## AIM OF THE TASK
The answer should match the entries below word for word, minus their pictures.

Content starts

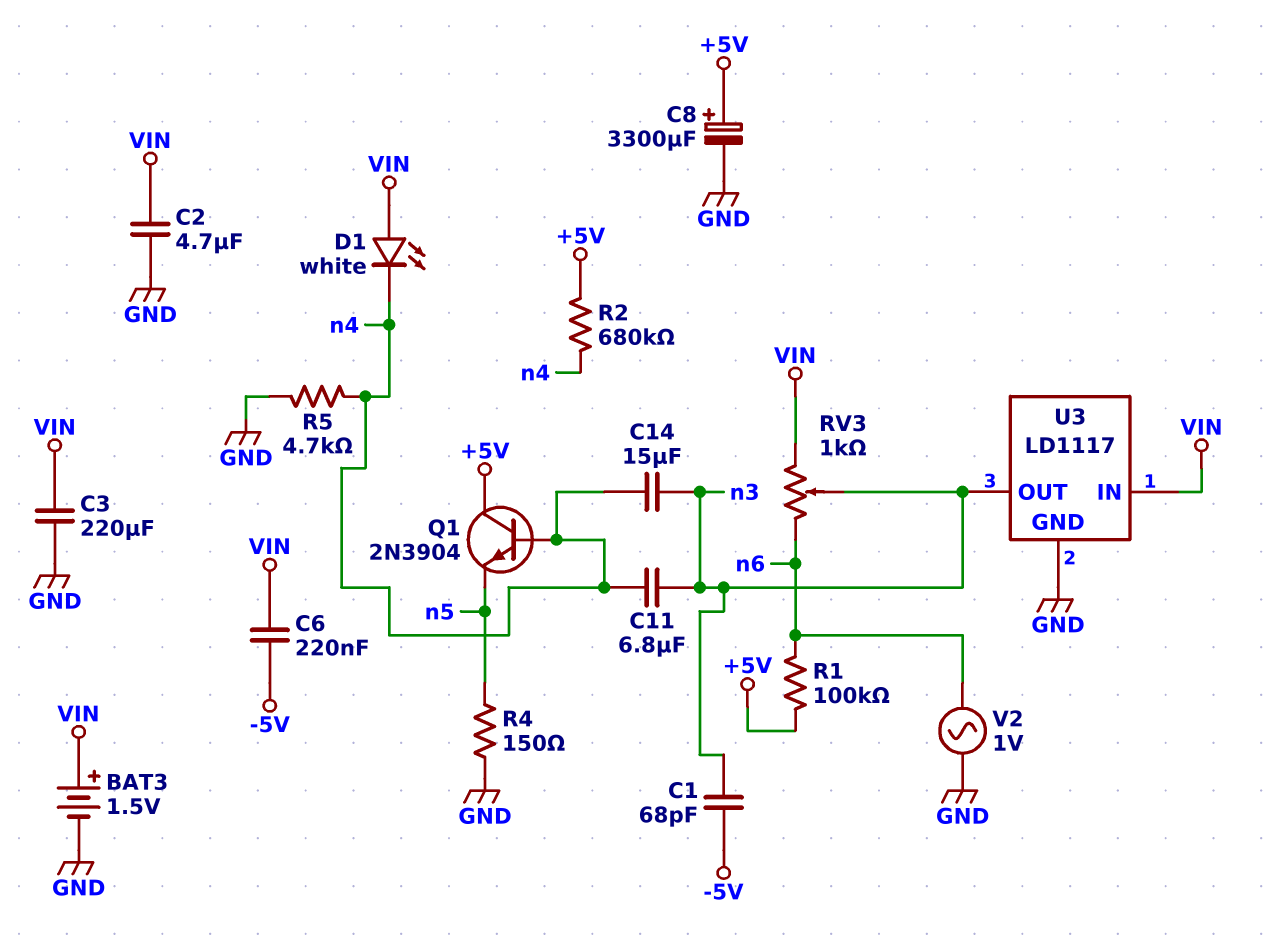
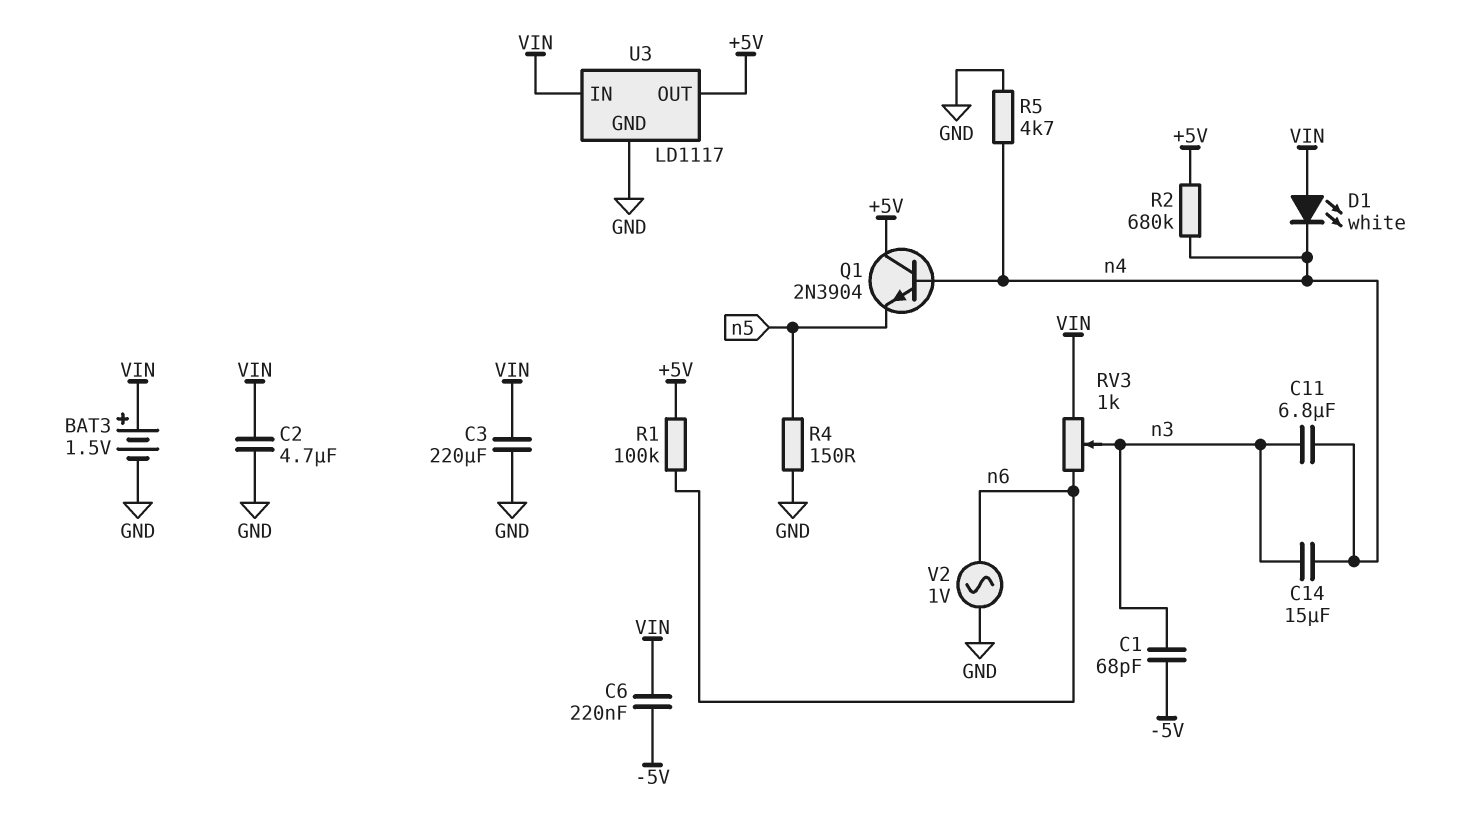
C8: 3300uF (plus +5V, minus GND) -> none
U3 pin OUT: n3 -> +5V

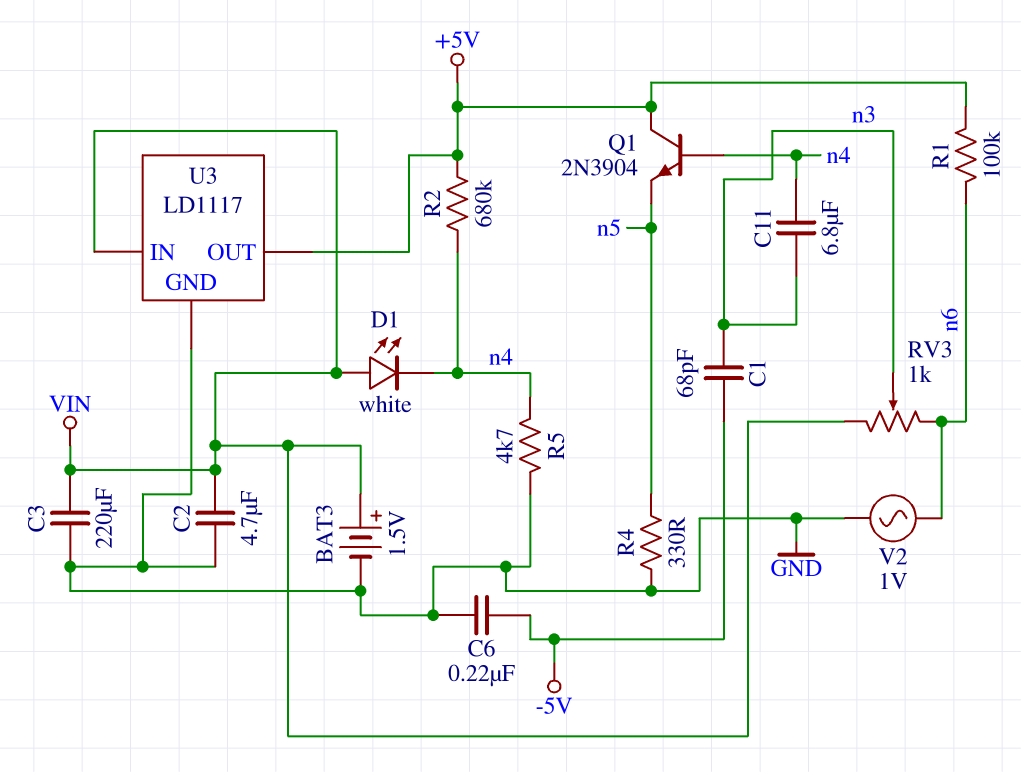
C6: 220nF (-5V, VIN) -> 220nF (-5V, GND)
C14: 15uF (n3, n4) -> none
R4: 150 (GND, n5) -> 330 (GND, n5)

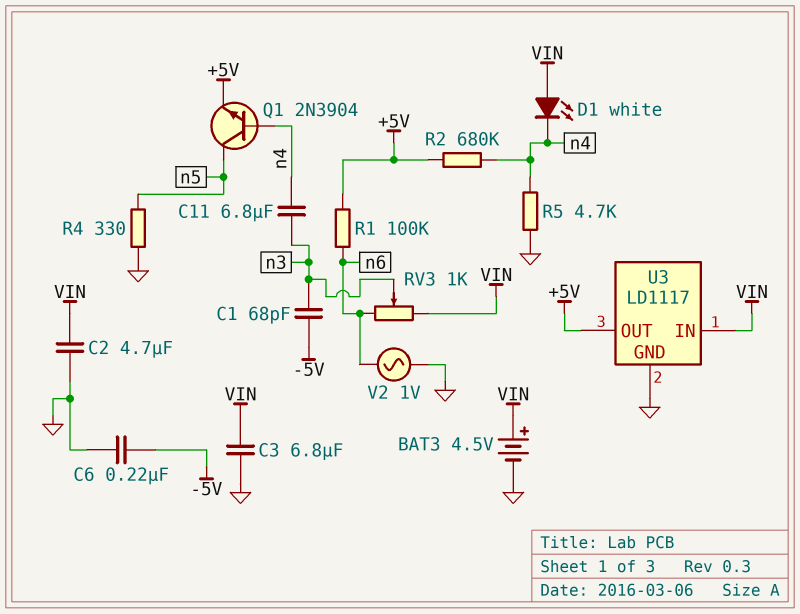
BAT3: 1.5V (plus VIN, minus GND) -> 4.5V (plus VIN, minus GND)
C3: 220uF (GND, VIN) -> 6.8uF (GND, VIN)
Q1: NPN 2N3904 (B n4, C +5V, E n5) -> NPN 2N3904 (B n4, C n5, E +5V)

Content ends

## TASK ANSWER
C8: 3300uF (plus +5V, minus GND) -> none
U3 pin OUT: n3 -> +5V

C6: 220nF (-5V, VIN) -> 220nF (-5V, GND)
C14: 15uF (n3, n4) -> none
R4: 150 (GND, n5) -> 330 (GND, n5)

BAT3: 1.5V (plus VIN, minus GND) -> 4.5V (plus VIN, minus GND)
C3: 220uF (GND, VIN) -> 6.8uF (GND, VIN)
Q1: NPN 2N3904 (B n4, C +5V, E n5) -> NPN 2N3904 (B n4, C n5, E +5V)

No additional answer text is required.